[Items from a dataset]

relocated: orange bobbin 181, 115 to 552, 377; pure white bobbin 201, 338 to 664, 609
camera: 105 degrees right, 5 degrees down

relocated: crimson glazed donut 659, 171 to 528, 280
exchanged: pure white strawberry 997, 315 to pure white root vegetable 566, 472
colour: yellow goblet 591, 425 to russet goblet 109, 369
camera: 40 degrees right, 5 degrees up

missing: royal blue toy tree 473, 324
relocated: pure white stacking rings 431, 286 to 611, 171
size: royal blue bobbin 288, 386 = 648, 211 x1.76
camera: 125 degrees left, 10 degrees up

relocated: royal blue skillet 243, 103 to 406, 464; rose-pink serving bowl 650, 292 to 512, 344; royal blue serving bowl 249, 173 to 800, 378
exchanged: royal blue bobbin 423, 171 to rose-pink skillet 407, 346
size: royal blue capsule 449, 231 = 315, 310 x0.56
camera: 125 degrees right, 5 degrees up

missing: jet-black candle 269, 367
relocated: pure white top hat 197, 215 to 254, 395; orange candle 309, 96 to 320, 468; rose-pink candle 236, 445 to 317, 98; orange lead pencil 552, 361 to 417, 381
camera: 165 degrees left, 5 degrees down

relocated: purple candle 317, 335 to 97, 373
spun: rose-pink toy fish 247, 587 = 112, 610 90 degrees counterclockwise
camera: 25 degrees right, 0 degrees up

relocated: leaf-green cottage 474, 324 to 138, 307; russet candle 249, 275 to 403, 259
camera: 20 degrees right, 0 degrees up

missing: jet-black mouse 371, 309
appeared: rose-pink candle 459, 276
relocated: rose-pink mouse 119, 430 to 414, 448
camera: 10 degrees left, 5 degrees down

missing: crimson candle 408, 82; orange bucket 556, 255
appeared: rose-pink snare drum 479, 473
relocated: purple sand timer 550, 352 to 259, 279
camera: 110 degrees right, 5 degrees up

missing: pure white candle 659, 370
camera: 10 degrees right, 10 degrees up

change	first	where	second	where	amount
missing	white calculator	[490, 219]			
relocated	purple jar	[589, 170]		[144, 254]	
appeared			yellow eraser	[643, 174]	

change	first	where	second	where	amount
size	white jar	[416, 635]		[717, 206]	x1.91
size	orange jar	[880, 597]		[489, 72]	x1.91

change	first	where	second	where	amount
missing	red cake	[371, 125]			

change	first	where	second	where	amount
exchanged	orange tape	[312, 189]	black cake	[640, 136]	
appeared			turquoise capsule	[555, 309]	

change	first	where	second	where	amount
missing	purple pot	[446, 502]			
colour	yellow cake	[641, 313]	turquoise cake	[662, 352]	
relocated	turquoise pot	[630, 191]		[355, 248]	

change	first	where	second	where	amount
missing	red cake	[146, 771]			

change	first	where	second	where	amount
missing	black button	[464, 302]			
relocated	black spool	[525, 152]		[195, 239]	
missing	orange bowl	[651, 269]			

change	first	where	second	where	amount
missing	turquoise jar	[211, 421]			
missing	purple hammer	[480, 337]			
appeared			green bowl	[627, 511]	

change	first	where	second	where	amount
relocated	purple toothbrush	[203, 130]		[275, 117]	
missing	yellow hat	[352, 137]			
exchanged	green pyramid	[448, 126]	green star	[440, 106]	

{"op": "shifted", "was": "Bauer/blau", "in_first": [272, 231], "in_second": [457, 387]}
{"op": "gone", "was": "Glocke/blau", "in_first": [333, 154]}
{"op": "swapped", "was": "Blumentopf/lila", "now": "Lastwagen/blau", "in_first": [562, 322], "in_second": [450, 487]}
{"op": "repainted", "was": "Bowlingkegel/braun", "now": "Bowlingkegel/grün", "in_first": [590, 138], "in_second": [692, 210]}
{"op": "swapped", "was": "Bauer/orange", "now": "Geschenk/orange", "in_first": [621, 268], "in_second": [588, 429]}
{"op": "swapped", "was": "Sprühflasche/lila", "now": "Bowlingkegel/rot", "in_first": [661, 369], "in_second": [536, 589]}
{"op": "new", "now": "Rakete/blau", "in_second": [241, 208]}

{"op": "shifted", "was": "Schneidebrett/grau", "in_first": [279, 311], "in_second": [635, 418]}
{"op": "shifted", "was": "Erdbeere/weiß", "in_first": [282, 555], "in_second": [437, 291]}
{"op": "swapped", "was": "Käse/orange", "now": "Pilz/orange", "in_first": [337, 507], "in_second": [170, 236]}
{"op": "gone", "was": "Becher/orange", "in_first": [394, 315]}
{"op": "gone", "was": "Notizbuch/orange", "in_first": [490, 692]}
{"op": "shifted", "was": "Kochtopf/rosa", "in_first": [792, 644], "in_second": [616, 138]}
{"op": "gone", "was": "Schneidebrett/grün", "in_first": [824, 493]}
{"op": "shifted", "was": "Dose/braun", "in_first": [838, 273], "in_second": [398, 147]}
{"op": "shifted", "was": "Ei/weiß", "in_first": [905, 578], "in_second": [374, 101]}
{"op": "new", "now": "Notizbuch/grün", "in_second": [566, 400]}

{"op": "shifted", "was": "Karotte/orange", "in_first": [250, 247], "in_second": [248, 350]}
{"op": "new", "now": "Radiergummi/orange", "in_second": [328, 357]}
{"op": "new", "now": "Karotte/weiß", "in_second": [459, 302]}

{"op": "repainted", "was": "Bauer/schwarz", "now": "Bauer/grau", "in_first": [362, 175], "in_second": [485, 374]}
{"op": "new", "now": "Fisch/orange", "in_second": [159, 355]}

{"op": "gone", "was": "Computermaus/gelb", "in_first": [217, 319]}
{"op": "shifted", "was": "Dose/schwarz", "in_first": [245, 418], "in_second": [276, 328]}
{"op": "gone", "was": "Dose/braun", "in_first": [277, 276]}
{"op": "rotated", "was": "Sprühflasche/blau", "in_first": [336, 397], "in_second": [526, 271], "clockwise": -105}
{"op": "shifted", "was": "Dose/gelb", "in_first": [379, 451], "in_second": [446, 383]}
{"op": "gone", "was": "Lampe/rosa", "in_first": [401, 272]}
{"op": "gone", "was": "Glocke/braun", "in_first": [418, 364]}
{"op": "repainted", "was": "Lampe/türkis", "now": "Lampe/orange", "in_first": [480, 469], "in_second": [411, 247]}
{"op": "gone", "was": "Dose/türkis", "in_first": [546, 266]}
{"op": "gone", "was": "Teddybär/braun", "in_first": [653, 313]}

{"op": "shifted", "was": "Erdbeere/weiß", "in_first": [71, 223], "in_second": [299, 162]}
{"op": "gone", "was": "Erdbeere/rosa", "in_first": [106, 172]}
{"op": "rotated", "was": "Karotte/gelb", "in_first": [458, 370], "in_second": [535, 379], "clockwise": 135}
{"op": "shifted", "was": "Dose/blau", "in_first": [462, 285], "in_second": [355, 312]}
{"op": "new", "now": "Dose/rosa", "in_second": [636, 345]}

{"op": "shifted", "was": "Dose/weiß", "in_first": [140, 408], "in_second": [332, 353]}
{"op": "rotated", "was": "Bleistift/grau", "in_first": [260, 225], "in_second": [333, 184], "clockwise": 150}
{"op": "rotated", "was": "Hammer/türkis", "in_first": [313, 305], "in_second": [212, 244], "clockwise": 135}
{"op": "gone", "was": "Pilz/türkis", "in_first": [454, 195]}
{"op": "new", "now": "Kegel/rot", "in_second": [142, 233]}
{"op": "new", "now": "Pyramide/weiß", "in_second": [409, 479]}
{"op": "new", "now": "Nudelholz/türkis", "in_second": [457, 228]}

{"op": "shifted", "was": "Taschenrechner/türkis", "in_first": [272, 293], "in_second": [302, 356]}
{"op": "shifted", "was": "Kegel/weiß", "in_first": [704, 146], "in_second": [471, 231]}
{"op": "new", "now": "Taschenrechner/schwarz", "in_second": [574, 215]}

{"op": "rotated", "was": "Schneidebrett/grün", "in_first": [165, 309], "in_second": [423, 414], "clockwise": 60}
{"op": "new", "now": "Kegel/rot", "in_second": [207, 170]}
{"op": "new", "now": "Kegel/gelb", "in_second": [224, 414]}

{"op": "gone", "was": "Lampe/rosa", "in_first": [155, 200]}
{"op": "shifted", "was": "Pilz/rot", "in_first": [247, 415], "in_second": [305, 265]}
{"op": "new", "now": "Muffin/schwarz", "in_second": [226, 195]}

• _Activity_:
Give the count, and only the count, of lines in these records that hold the string "Bowlingkegel".

• _Reply to the task_:
2